----- Given information -----

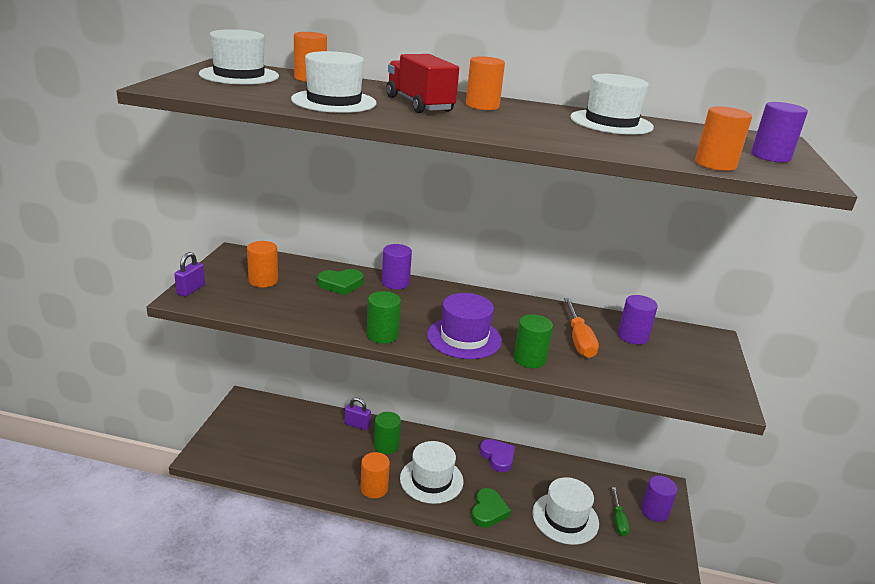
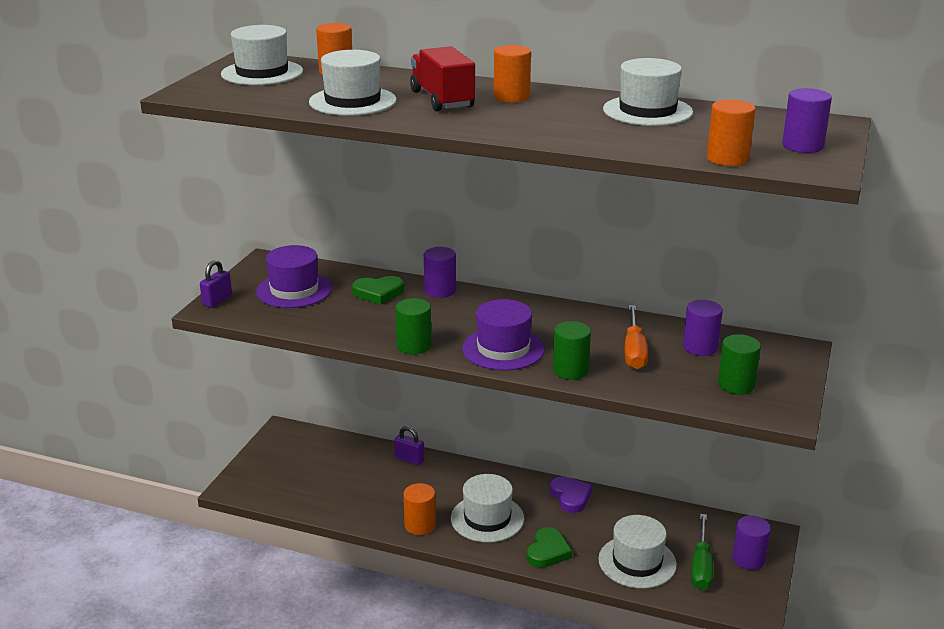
camera: 10 degrees right, 0 degrees up
(263, 281) = (294, 290): orange cylinder -> purple hat
(386, 445) = (440, 482): green cylinder -> green cylinder (736, 385)
(618, 520) = (701, 566): green screwdriver -> green screwdriver, size x1.51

-----

◆ **Task objective**: Write out the material above exactly, and omit the pictures it holds.

◆ **Written answer**:
camera: 10 degrees right, 0 degrees up
(263, 281) = (294, 290): orange cylinder -> purple hat
(386, 445) = (440, 482): green cylinder -> green cylinder (736, 385)
(618, 520) = (701, 566): green screwdriver -> green screwdriver, size x1.51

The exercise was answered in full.